The entries shown here must be retyped in full, with no pictures included.
● ● ● ● ●
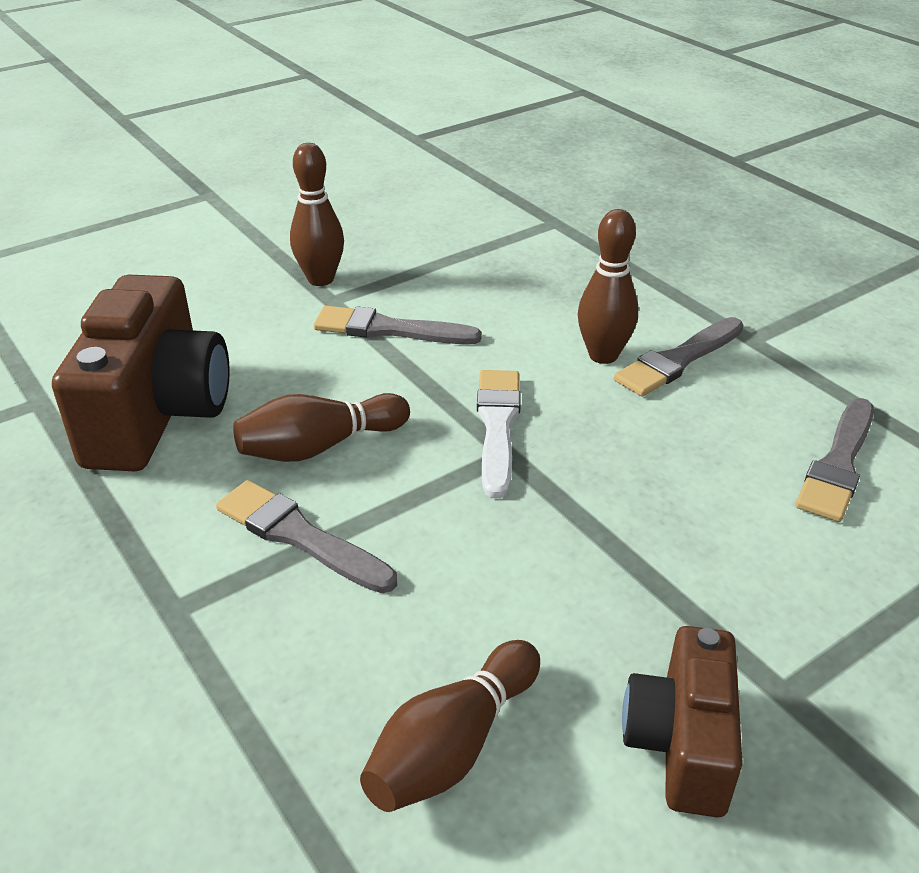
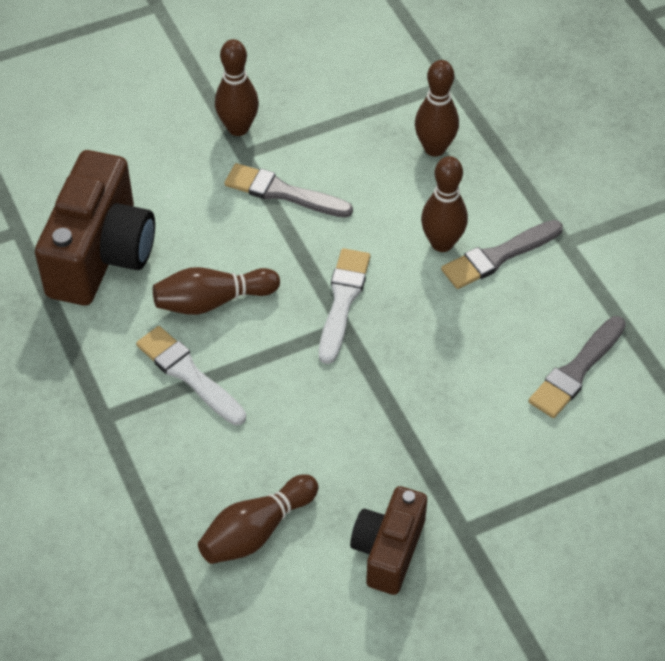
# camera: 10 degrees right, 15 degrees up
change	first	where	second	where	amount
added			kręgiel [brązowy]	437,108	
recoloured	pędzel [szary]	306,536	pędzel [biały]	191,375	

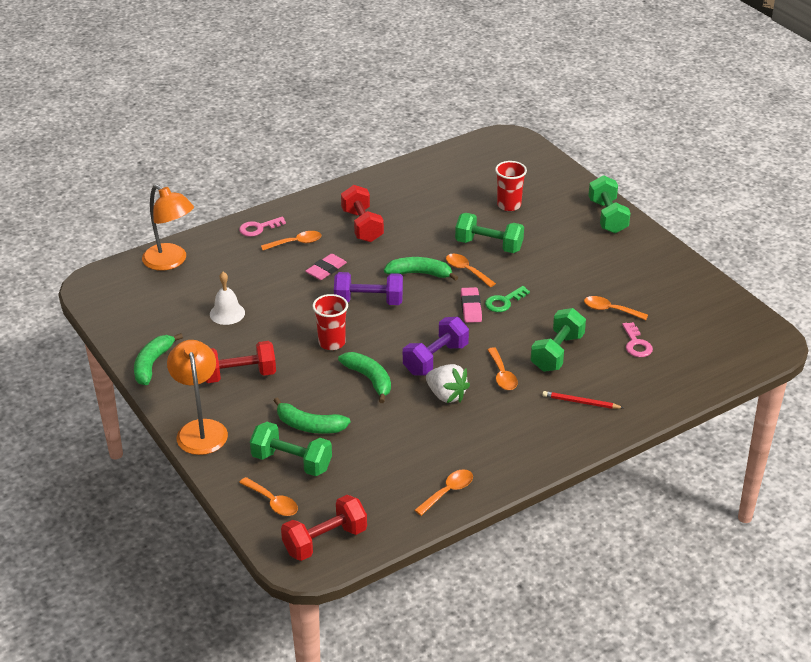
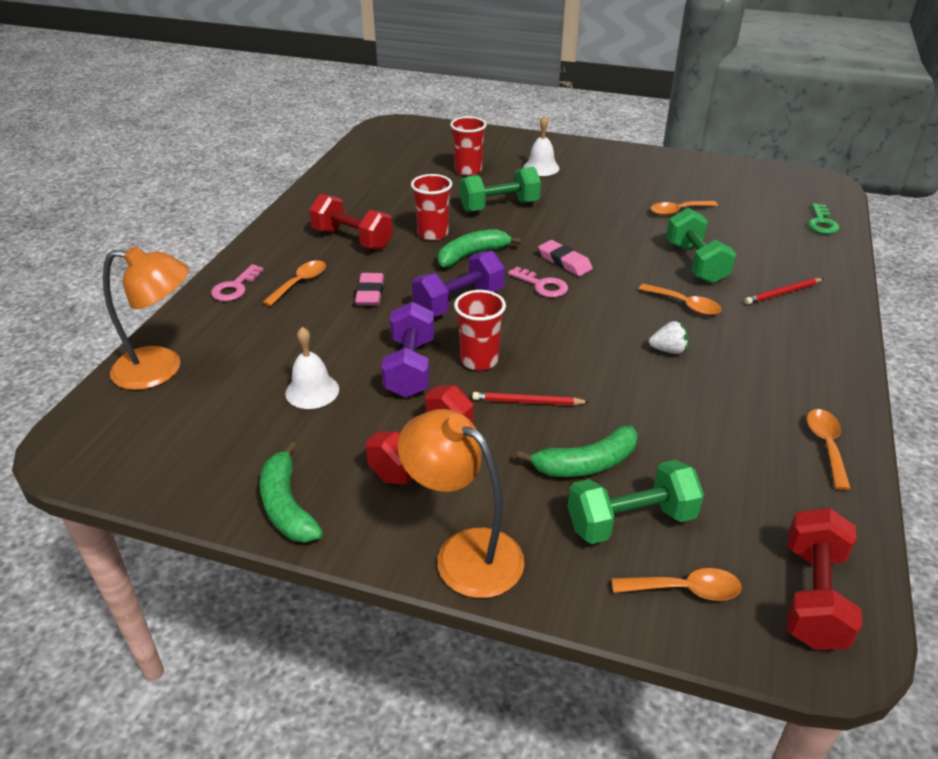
# camera: 40 degrees left, 0 degrees up
change	first	where	second	where	amount
removed	banan [zielony]	364,377			
removed	łyżka [pomarańczowy]	471,270			
removed	hantel [zielony]	609,204			
added			szklanka [czerwony]	431,207	
added			ołówek [czerwony]	530,398	
added			dzwonek [biały]	541,145	
moved	hantel [fioletowy]	436,346		408,350	
moved	klucz [zielony]	507,299		823,218	
moved	klucz [różowy]	637,339		538,282	
resized	truskawka [biały]	448,383		669,337	x0.63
● ● ● ● ●
**OUTPUT FOR THIS TASK**
# camera: 10 degrees right, 15 degrees up
change	first	where	second	where	amount
added			kręgiel [brązowy]	437,108	
recoloured	pędzel [szary]	306,536	pędzel [biały]	191,375	

# camera: 40 degrees left, 0 degrees up
change	first	where	second	where	amount
removed	banan [zielony]	364,377			
removed	łyżka [pomarańczowy]	471,270			
removed	hantel [zielony]	609,204			
added			szklanka [czerwony]	431,207	
added			ołówek [czerwony]	530,398	
added			dzwonek [biały]	541,145	
moved	hantel [fioletowy]	436,346		408,350	
moved	klucz [zielony]	507,299		823,218	
moved	klucz [różowy]	637,339		538,282	
resized	truskawka [biały]	448,383		669,337	x0.63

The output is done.